*Instructions to follow*: Nothing but the pictures should go missing; return all the entries below exactly.

*Given information*:
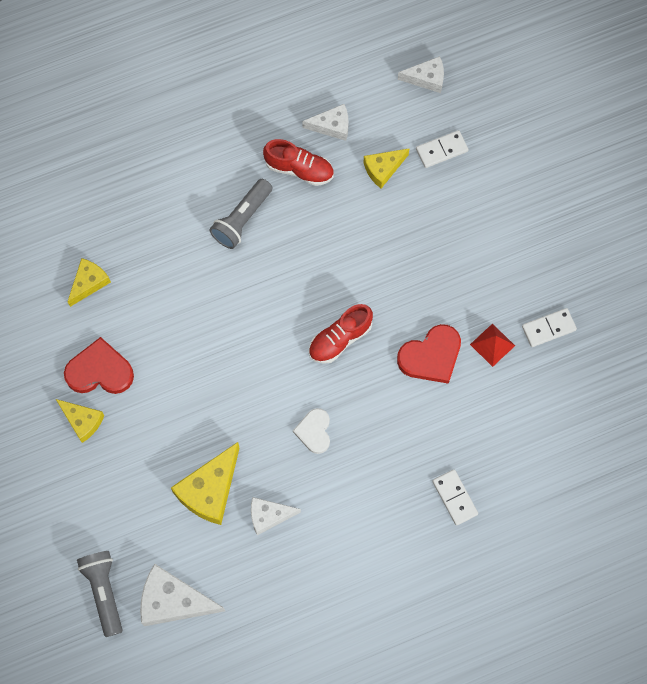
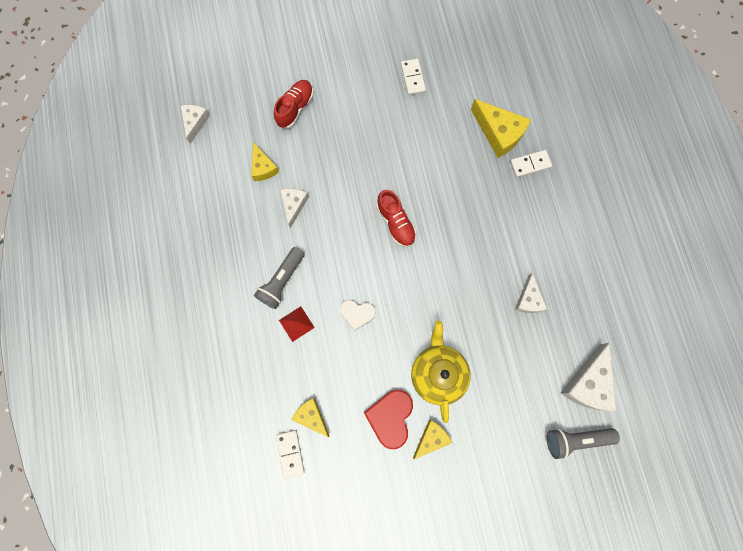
camera: 80 degrees left, 5 degrees up
(159, 417) = (437, 373): none -> yellow teapot
(210, 490) = (503, 341): yellow cheese -> yellow cheese (499, 133)
(242, 219) = (281, 281): grey flashlight -> grey flashlight turned 75 degrees clockwise
(299, 169) = (248, 230): red shoe -> red shoe (295, 108)
(314, 431) = (466, 254): white heart -> white heart (357, 313)
(332, 126) = (217, 199): white cheese -> white cheese (294, 205)
(431, 356) = (420, 161): red heart -> none
(441, 150) = (257, 123): white domino -> white domino (290, 453)
(492, 345) = (419, 117): red pyramid -> red pyramid (296, 323)

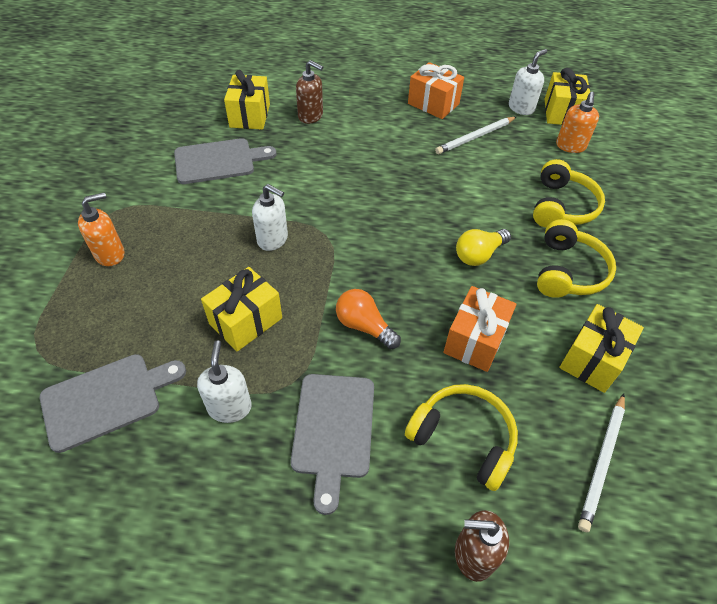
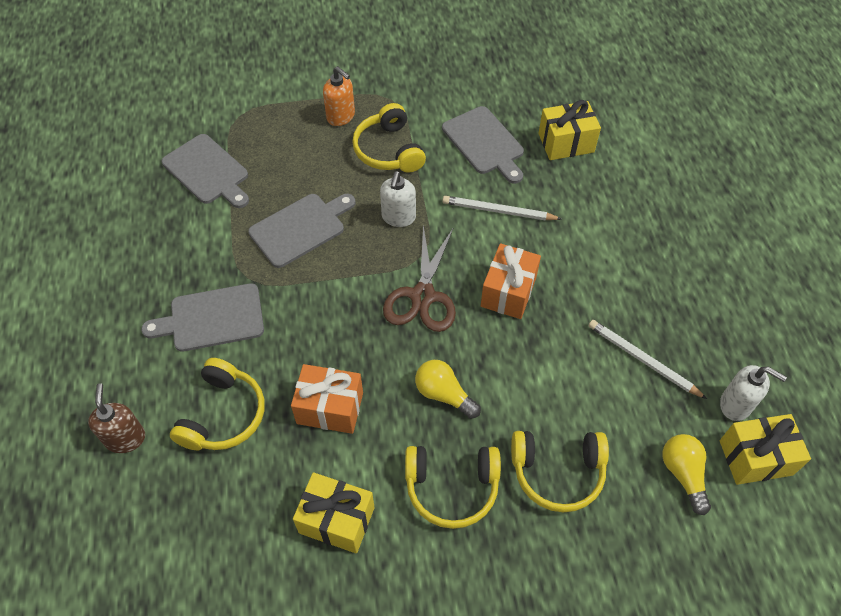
camera: 75 degrees right, 5 degrees up
(183, 227) = (388, 150): none -> yellow headphones
(230, 407) = (217, 245): white soap dispenser -> none
(246, 321) = (300, 228): yellow gift -> grey cutting board
(311, 116) = (593, 193): brown soap dispenser -> none
(364, 326) = (320, 314): orange light bulb -> none
(372, 244) = (422, 296): none -> brown scissors
(433, 104) = (685, 303): orange gift -> orange gift (508, 292)
(570, 146) = (683, 474): orange soap dispenser -> yellow light bulb
(602, 462) = (222, 534): white pencil -> white pencil (498, 211)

*Reply*:
camera: 80 degrees left, 5 degrees up
(159, 417) = (437, 373): none -> yellow teapot
(210, 490) = (503, 341): yellow cheese -> yellow cheese (499, 133)
(242, 219) = (281, 281): grey flashlight -> grey flashlight turned 75 degrees clockwise
(299, 169) = (248, 230): red shoe -> red shoe (295, 108)
(314, 431) = (466, 254): white heart -> white heart (357, 313)
(332, 126) = (217, 199): white cheese -> white cheese (294, 205)
(431, 356) = (420, 161): red heart -> none
(441, 150) = (257, 123): white domino -> white domino (290, 453)
(492, 345) = (419, 117): red pyramid -> red pyramid (296, 323)

camera: 75 degrees right, 5 degrees up
(183, 227) = (388, 150): none -> yellow headphones
(230, 407) = (217, 245): white soap dispenser -> none
(246, 321) = (300, 228): yellow gift -> grey cutting board
(311, 116) = (593, 193): brown soap dispenser -> none
(364, 326) = (320, 314): orange light bulb -> none
(372, 244) = (422, 296): none -> brown scissors
(433, 104) = (685, 303): orange gift -> orange gift (508, 292)
(570, 146) = (683, 474): orange soap dispenser -> yellow light bulb
(602, 462) = (222, 534): white pencil -> white pencil (498, 211)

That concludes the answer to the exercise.